### Raw data
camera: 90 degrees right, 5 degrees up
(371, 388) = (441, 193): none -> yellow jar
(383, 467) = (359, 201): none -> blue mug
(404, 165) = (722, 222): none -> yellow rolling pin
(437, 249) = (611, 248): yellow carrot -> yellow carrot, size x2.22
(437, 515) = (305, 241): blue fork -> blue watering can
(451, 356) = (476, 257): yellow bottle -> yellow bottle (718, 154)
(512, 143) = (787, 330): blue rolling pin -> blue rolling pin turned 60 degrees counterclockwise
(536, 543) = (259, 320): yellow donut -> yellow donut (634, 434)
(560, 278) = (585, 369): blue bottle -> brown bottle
--
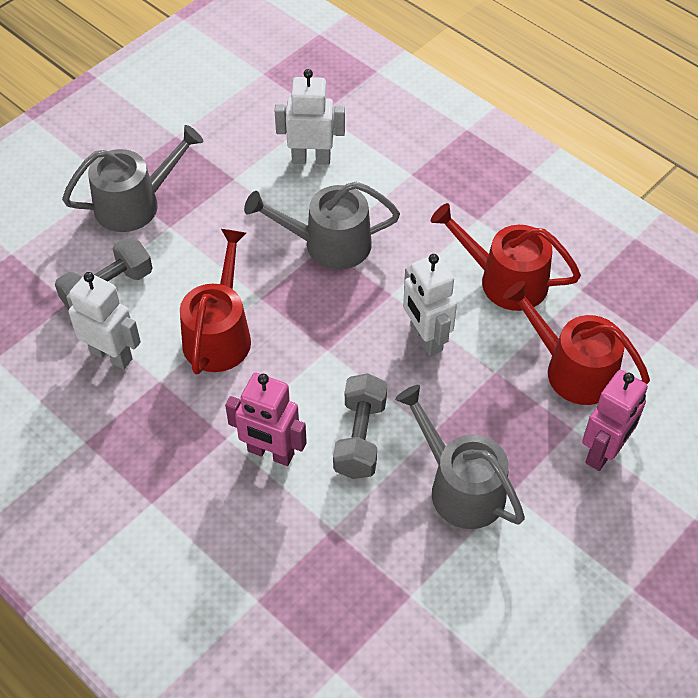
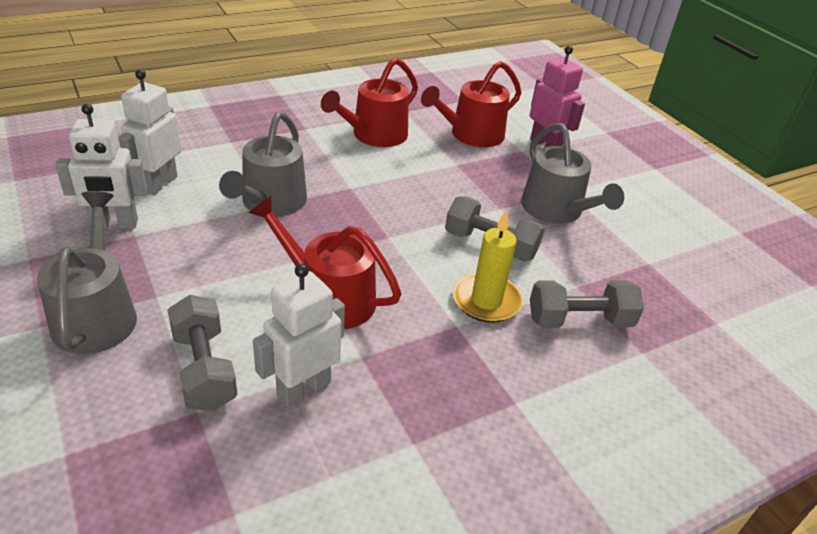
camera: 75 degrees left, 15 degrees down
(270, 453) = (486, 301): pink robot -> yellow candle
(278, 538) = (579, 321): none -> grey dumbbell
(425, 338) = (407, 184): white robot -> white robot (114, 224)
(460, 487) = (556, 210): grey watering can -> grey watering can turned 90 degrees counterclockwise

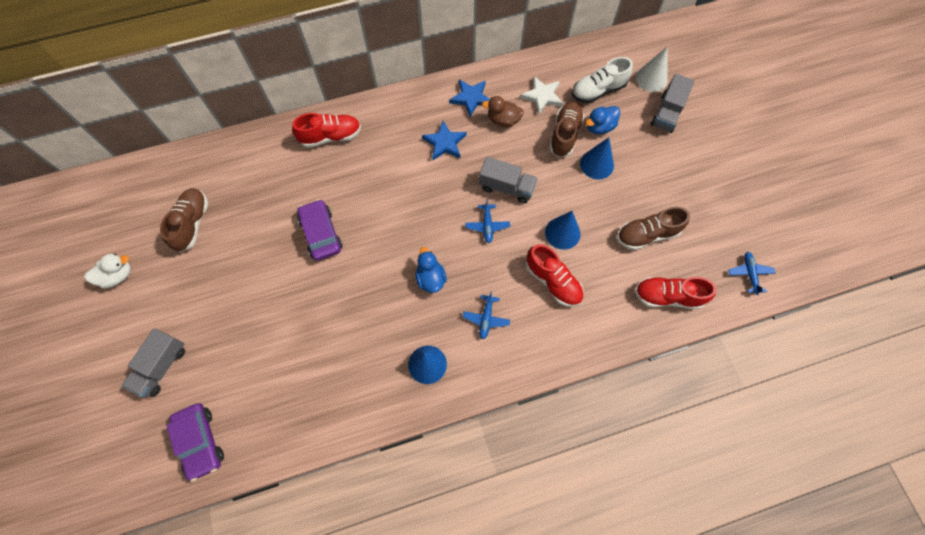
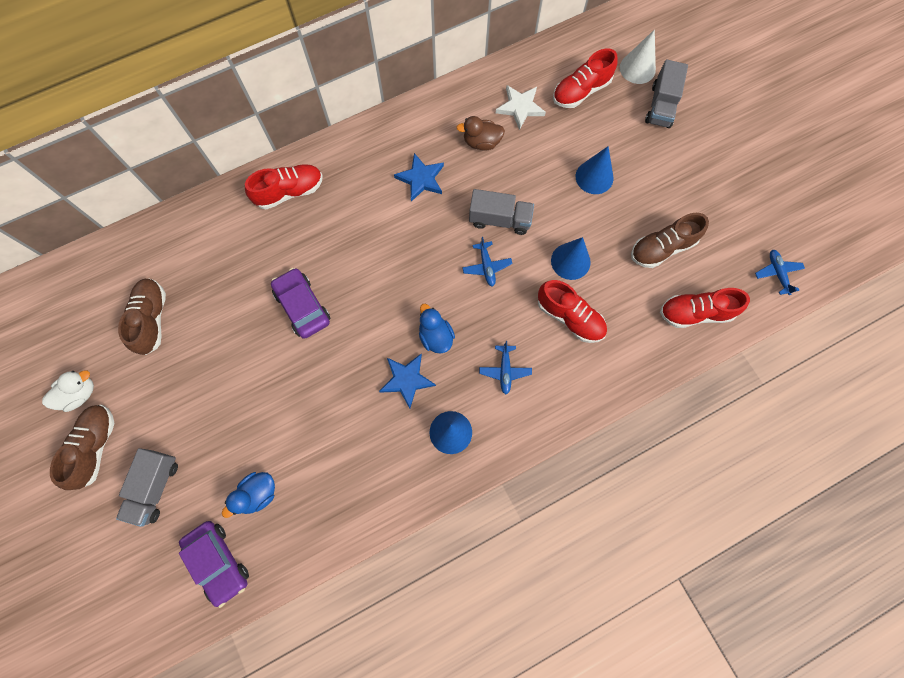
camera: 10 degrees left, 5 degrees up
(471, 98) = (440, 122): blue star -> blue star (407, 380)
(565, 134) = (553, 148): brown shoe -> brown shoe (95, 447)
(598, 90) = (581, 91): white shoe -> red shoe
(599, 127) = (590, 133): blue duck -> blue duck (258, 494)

### What is being asked
Reproduce word for word the material above, beginning with the line that contains "(451, 356) = (476, 257): yellow" and ending with the line that contains "(560, 278) = (585, 369): blue".

### Result for this task
(451, 356) = (476, 257): yellow bottle -> yellow bottle (718, 154)
(512, 143) = (787, 330): blue rolling pin -> blue rolling pin turned 60 degrees counterclockwise
(536, 543) = (259, 320): yellow donut -> yellow donut (634, 434)
(560, 278) = (585, 369): blue bottle -> brown bottle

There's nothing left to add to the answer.